- _DATASET EXTRACT_:
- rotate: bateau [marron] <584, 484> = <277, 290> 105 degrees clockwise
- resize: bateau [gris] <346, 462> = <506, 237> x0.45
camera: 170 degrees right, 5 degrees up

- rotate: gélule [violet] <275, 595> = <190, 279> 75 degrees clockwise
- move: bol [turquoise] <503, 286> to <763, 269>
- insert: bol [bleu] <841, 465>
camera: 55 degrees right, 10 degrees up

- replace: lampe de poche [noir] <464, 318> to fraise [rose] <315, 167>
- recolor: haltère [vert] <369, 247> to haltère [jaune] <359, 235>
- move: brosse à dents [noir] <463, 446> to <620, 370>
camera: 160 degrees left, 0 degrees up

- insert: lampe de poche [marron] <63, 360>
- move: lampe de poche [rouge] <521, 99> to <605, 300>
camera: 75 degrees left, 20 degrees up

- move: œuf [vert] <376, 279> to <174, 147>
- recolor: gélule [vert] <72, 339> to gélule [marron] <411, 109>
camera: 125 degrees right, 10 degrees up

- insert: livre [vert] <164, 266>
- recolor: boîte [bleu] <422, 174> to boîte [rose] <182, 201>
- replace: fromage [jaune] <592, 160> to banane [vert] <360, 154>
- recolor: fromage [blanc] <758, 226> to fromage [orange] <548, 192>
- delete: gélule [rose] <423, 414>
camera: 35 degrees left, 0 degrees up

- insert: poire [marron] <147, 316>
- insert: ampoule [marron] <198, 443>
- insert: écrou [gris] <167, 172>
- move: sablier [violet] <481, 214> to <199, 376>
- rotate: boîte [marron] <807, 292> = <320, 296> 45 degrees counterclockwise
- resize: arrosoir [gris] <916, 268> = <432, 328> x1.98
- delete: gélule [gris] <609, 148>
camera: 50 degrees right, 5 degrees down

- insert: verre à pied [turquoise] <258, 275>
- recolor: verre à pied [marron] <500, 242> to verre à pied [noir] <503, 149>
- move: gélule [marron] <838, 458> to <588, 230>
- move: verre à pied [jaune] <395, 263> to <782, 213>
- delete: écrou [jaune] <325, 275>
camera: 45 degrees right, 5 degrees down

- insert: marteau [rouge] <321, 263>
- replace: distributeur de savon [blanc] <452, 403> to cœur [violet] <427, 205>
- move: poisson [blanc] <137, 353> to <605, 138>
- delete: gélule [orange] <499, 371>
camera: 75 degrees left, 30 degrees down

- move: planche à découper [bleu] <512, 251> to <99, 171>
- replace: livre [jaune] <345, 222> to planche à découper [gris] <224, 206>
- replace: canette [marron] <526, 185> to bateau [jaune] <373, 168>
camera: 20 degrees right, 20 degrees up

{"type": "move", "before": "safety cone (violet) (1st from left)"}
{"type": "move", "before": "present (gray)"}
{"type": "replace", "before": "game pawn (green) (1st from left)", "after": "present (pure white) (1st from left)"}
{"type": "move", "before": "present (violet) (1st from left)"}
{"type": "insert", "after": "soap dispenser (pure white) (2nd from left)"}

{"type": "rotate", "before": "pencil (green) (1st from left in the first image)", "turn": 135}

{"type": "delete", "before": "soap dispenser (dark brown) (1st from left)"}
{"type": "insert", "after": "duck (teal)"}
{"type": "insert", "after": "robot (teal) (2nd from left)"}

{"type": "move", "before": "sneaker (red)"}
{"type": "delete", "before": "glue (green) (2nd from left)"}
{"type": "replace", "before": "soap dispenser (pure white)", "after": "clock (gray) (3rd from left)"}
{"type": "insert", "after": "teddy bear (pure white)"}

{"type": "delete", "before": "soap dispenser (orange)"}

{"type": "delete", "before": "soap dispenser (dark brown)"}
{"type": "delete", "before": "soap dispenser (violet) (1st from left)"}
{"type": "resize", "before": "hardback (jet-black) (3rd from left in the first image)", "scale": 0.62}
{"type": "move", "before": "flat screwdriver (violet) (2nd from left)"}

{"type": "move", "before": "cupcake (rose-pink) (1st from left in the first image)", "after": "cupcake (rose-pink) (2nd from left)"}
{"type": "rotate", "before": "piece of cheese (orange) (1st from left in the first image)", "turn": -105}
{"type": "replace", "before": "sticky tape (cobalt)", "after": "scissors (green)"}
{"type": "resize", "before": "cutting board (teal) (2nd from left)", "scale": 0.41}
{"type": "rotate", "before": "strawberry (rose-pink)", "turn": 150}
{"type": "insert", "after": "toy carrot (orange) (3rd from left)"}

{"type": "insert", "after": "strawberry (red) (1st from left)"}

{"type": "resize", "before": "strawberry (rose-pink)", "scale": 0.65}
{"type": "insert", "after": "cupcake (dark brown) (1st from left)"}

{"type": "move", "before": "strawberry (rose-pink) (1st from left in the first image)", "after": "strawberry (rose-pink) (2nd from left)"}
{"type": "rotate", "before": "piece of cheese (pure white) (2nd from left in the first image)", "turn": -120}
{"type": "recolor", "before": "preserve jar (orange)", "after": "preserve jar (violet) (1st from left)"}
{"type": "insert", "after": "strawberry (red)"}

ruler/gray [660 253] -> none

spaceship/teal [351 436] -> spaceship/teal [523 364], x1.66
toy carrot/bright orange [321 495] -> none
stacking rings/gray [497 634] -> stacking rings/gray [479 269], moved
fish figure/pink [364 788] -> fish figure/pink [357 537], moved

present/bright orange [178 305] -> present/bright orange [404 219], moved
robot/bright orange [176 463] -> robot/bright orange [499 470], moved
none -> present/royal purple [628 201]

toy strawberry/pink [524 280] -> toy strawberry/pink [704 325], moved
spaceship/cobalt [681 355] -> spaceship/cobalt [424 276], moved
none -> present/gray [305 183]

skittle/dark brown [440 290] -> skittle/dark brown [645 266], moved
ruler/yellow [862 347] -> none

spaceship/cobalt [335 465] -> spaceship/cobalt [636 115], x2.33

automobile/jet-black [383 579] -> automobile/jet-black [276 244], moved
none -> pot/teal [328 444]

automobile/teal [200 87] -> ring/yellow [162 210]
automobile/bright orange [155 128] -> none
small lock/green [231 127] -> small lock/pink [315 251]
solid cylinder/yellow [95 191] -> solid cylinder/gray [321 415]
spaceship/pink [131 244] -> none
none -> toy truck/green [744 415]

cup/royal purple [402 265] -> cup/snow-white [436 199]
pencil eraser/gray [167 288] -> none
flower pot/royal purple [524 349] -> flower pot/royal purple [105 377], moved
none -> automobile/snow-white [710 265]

- _TASK_: All of the records above are to be printed again exactly as they appear.

- _RESULT OF THIS TASK_:
- rotate: bateau [marron] <584, 484> = <277, 290> 105 degrees clockwise
- resize: bateau [gris] <346, 462> = <506, 237> x0.45
camera: 170 degrees right, 5 degrees up

- rotate: gélule [violet] <275, 595> = <190, 279> 75 degrees clockwise
- move: bol [turquoise] <503, 286> to <763, 269>
- insert: bol [bleu] <841, 465>
camera: 55 degrees right, 10 degrees up

- replace: lampe de poche [noir] <464, 318> to fraise [rose] <315, 167>
- recolor: haltère [vert] <369, 247> to haltère [jaune] <359, 235>
- move: brosse à dents [noir] <463, 446> to <620, 370>
camera: 160 degrees left, 0 degrees up

- insert: lampe de poche [marron] <63, 360>
- move: lampe de poche [rouge] <521, 99> to <605, 300>
camera: 75 degrees left, 20 degrees up

- move: œuf [vert] <376, 279> to <174, 147>
- recolor: gélule [vert] <72, 339> to gélule [marron] <411, 109>
camera: 125 degrees right, 10 degrees up

- insert: livre [vert] <164, 266>
- recolor: boîte [bleu] <422, 174> to boîte [rose] <182, 201>
- replace: fromage [jaune] <592, 160> to banane [vert] <360, 154>
- recolor: fromage [blanc] <758, 226> to fromage [orange] <548, 192>
- delete: gélule [rose] <423, 414>
camera: 35 degrees left, 0 degrees up

- insert: poire [marron] <147, 316>
- insert: ampoule [marron] <198, 443>
- insert: écrou [gris] <167, 172>
- move: sablier [violet] <481, 214> to <199, 376>
- rotate: boîte [marron] <807, 292> = <320, 296> 45 degrees counterclockwise
- resize: arrosoir [gris] <916, 268> = <432, 328> x1.98
- delete: gélule [gris] <609, 148>
camera: 50 degrees right, 5 degrees down

- insert: verre à pied [turquoise] <258, 275>
- recolor: verre à pied [marron] <500, 242> to verre à pied [noir] <503, 149>
- move: gélule [marron] <838, 458> to <588, 230>
- move: verre à pied [jaune] <395, 263> to <782, 213>
- delete: écrou [jaune] <325, 275>
camera: 45 degrees right, 5 degrees down

- insert: marteau [rouge] <321, 263>
- replace: distributeur de savon [blanc] <452, 403> to cœur [violet] <427, 205>
- move: poisson [blanc] <137, 353> to <605, 138>
- delete: gélule [orange] <499, 371>
camera: 75 degrees left, 30 degrees down

- move: planche à découper [bleu] <512, 251> to <99, 171>
- replace: livre [jaune] <345, 222> to planche à découper [gris] <224, 206>
- replace: canette [marron] <526, 185> to bateau [jaune] <373, 168>
camera: 20 degrees right, 20 degrees up

{"type": "move", "before": "safety cone (violet) (1st from left)"}
{"type": "move", "before": "present (gray)"}
{"type": "replace", "before": "game pawn (green) (1st from left)", "after": "present (pure white) (1st from left)"}
{"type": "move", "before": "present (violet) (1st from left)"}
{"type": "insert", "after": "soap dispenser (pure white) (2nd from left)"}

{"type": "rotate", "before": "pencil (green) (1st from left in the first image)", "turn": 135}

{"type": "delete", "before": "soap dispenser (dark brown) (1st from left)"}
{"type": "insert", "after": "duck (teal)"}
{"type": "insert", "after": "robot (teal) (2nd from left)"}

{"type": "move", "before": "sneaker (red)"}
{"type": "delete", "before": "glue (green) (2nd from left)"}
{"type": "replace", "before": "soap dispenser (pure white)", "after": "clock (gray) (3rd from left)"}
{"type": "insert", "after": "teddy bear (pure white)"}

{"type": "delete", "before": "soap dispenser (orange)"}

{"type": "delete", "before": "soap dispenser (dark brown)"}
{"type": "delete", "before": "soap dispenser (violet) (1st from left)"}
{"type": "resize", "before": "hardback (jet-black) (3rd from left in the first image)", "scale": 0.62}
{"type": "move", "before": "flat screwdriver (violet) (2nd from left)"}

{"type": "move", "before": "cupcake (rose-pink) (1st from left in the first image)", "after": "cupcake (rose-pink) (2nd from left)"}
{"type": "rotate", "before": "piece of cheese (orange) (1st from left in the first image)", "turn": -105}
{"type": "replace", "before": "sticky tape (cobalt)", "after": "scissors (green)"}
{"type": "resize", "before": "cutting board (teal) (2nd from left)", "scale": 0.41}
{"type": "rotate", "before": "strawberry (rose-pink)", "turn": 150}
{"type": "insert", "after": "toy carrot (orange) (3rd from left)"}

{"type": "insert", "after": "strawberry (red) (1st from left)"}

{"type": "resize", "before": "strawberry (rose-pink)", "scale": 0.65}
{"type": "insert", "after": "cupcake (dark brown) (1st from left)"}

{"type": "move", "before": "strawberry (rose-pink) (1st from left in the first image)", "after": "strawberry (rose-pink) (2nd from left)"}
{"type": "rotate", "before": "piece of cheese (pure white) (2nd from left in the first image)", "turn": -120}
{"type": "recolor", "before": "preserve jar (orange)", "after": "preserve jar (violet) (1st from left)"}
{"type": "insert", "after": "strawberry (red)"}

ruler/gray [660 253] -> none

spaceship/teal [351 436] -> spaceship/teal [523 364], x1.66
toy carrot/bright orange [321 495] -> none
stacking rings/gray [497 634] -> stacking rings/gray [479 269], moved
fish figure/pink [364 788] -> fish figure/pink [357 537], moved

present/bright orange [178 305] -> present/bright orange [404 219], moved
robot/bright orange [176 463] -> robot/bright orange [499 470], moved
none -> present/royal purple [628 201]

toy strawberry/pink [524 280] -> toy strawberry/pink [704 325], moved
spaceship/cobalt [681 355] -> spaceship/cobalt [424 276], moved
none -> present/gray [305 183]

skittle/dark brown [440 290] -> skittle/dark brown [645 266], moved
ruler/yellow [862 347] -> none

spaceship/cobalt [335 465] -> spaceship/cobalt [636 115], x2.33

automobile/jet-black [383 579] -> automobile/jet-black [276 244], moved
none -> pot/teal [328 444]

automobile/teal [200 87] -> ring/yellow [162 210]
automobile/bright orange [155 128] -> none
small lock/green [231 127] -> small lock/pink [315 251]
solid cylinder/yellow [95 191] -> solid cylinder/gray [321 415]
spaceship/pink [131 244] -> none
none -> toy truck/green [744 415]

cup/royal purple [402 265] -> cup/snow-white [436 199]
pencil eraser/gray [167 288] -> none
flower pot/royal purple [524 349] -> flower pot/royal purple [105 377], moved
none -> automobile/snow-white [710 265]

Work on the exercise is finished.